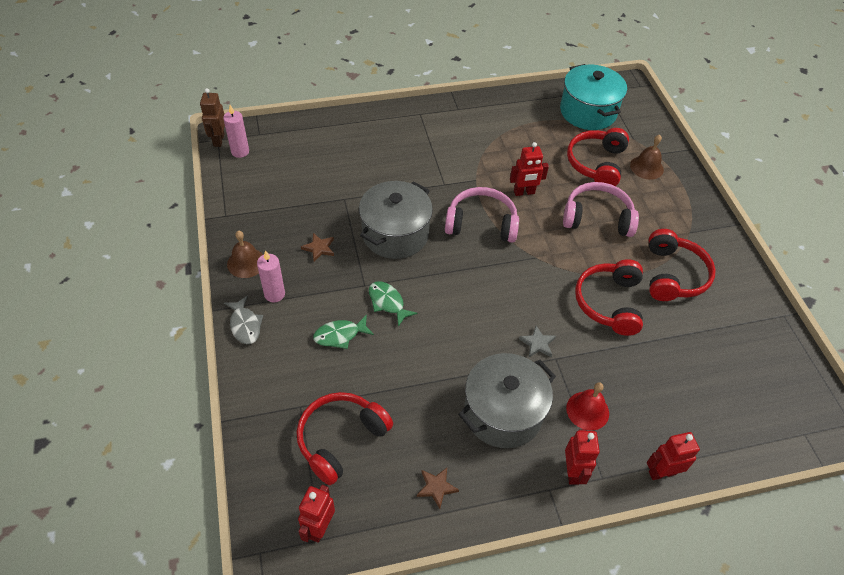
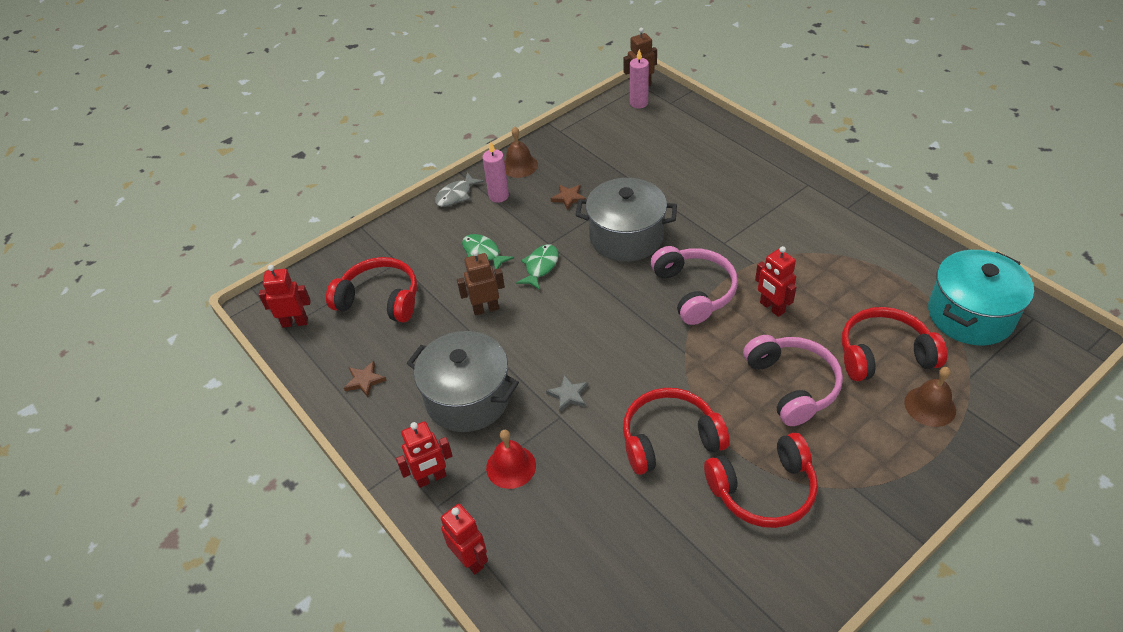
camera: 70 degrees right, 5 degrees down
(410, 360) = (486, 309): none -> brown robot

※

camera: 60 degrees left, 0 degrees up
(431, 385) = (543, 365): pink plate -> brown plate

※

Problem to work on:
Your task is to gather all lines from the entries above that hold the word "brown".

Final answer:
(410, 360) = (486, 309): none -> brown robot
(431, 385) = (543, 365): pink plate -> brown plate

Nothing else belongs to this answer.